Please pull out every line of the material below that contains the string "Sahil". Treat uppercase and lowercase letters as different.

--- Record set ---

▬▬▬

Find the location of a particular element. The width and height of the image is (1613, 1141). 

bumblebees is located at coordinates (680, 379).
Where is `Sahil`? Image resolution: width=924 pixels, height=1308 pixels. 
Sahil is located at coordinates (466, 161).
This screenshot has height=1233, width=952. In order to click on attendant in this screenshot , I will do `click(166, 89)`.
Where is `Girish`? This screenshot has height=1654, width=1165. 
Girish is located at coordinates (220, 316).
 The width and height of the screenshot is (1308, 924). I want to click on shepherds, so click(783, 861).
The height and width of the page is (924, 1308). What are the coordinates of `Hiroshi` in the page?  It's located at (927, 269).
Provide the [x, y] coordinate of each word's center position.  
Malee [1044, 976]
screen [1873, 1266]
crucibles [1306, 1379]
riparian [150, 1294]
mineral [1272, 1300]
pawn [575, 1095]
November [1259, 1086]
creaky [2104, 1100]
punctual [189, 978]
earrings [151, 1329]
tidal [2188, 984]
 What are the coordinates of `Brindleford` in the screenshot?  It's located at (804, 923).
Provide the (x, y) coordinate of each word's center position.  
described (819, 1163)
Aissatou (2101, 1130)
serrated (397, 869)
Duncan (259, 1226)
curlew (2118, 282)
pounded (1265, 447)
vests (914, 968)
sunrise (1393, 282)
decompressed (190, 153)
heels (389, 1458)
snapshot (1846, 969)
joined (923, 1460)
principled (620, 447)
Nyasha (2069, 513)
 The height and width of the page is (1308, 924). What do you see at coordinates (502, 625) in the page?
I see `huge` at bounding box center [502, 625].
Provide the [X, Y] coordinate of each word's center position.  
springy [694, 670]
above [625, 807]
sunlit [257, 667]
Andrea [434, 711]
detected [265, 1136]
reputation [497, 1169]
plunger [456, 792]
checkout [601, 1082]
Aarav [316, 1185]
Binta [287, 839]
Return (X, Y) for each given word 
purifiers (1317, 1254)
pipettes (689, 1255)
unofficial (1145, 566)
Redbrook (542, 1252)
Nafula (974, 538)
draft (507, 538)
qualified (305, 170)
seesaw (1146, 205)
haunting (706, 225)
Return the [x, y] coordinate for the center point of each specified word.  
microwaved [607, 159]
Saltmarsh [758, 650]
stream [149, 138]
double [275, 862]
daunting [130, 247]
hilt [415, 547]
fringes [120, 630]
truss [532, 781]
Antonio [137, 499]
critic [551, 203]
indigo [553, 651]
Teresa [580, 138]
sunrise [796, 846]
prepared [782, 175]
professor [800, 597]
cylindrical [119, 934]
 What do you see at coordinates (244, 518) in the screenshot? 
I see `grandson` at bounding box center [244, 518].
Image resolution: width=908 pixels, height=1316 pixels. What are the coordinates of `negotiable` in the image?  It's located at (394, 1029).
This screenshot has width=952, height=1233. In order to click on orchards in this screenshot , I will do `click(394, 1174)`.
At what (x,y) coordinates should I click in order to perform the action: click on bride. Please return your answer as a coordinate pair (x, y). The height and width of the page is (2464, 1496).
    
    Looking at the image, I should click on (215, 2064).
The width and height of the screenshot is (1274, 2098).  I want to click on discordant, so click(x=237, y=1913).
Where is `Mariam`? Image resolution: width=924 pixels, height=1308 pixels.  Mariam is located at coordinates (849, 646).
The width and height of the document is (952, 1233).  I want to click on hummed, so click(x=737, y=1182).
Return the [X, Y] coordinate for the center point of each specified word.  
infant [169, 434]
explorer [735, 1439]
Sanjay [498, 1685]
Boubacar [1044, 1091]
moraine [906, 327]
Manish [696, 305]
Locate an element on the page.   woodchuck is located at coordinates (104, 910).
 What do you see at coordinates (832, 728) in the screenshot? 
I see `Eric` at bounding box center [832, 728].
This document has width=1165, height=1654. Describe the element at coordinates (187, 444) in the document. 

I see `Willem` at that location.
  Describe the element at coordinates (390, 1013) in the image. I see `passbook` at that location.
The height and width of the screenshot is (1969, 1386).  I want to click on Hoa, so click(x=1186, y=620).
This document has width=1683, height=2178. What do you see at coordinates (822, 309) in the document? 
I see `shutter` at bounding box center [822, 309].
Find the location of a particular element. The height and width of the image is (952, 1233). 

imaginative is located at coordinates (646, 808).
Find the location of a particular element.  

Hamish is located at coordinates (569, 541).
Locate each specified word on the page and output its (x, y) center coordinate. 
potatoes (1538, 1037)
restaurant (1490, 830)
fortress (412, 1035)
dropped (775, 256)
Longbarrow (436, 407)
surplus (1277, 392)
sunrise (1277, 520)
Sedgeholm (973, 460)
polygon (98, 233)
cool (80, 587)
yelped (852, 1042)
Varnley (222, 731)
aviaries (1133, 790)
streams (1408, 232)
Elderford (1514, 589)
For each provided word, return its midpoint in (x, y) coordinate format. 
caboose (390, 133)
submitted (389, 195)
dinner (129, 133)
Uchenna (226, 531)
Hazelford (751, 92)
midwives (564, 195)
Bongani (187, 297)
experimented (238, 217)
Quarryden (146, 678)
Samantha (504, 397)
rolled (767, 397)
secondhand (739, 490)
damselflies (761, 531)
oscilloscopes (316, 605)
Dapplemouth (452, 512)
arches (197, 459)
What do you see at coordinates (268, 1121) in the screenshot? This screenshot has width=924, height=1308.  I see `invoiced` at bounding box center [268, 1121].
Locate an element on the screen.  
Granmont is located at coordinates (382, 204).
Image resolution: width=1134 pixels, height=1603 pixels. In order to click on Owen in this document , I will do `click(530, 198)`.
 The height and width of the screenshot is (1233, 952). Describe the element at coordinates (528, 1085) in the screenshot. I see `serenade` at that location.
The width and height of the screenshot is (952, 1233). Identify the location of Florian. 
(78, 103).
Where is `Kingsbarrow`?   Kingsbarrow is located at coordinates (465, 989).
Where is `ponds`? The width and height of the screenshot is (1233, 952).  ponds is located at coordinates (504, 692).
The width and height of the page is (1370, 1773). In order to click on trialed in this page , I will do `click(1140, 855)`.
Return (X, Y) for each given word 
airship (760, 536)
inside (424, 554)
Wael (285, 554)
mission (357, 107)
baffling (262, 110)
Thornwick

▬▬▬

--- Output ---
Where is `Sahil`? Image resolution: width=924 pixels, height=1308 pixels. 
Sahil is located at coordinates (466, 161).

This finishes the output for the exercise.